[Extracted records]

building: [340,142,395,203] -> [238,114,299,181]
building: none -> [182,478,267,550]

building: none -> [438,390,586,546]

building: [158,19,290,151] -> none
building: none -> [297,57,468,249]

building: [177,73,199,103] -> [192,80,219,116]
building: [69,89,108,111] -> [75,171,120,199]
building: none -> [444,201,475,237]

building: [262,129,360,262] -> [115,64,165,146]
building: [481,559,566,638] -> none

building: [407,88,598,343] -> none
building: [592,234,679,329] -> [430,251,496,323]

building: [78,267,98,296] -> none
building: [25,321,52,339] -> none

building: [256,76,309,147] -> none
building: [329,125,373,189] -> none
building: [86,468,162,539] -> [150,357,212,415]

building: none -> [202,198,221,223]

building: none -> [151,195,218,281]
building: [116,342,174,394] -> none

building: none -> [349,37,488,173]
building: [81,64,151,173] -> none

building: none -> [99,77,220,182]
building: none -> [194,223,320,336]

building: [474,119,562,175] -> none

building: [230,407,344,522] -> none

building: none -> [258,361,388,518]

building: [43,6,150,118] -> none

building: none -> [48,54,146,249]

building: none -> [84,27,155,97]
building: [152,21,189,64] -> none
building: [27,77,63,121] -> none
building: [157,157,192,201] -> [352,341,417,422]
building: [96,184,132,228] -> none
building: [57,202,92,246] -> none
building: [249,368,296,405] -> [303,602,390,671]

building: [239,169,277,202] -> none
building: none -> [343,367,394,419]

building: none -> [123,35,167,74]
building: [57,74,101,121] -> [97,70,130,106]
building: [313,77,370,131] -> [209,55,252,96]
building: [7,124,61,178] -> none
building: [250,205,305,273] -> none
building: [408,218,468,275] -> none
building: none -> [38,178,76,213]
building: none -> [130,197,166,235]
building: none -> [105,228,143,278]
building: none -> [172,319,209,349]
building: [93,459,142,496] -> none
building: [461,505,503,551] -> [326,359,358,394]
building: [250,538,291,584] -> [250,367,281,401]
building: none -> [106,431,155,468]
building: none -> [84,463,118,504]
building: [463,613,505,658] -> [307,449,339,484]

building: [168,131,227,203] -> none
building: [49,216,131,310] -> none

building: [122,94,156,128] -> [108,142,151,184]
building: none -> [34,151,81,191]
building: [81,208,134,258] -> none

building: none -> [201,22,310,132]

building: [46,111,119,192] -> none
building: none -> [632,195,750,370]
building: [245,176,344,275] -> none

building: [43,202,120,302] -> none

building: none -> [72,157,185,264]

What is expected: Nothing but the lines from the one with "building: none -> [34,151,81,191]" through the last line of the records above should be retyped, and those word for word.

Reply:
building: none -> [34,151,81,191]
building: [81,208,134,258] -> none

building: none -> [201,22,310,132]

building: [46,111,119,192] -> none
building: none -> [632,195,750,370]
building: [245,176,344,275] -> none

building: [43,202,120,302] -> none

building: none -> [72,157,185,264]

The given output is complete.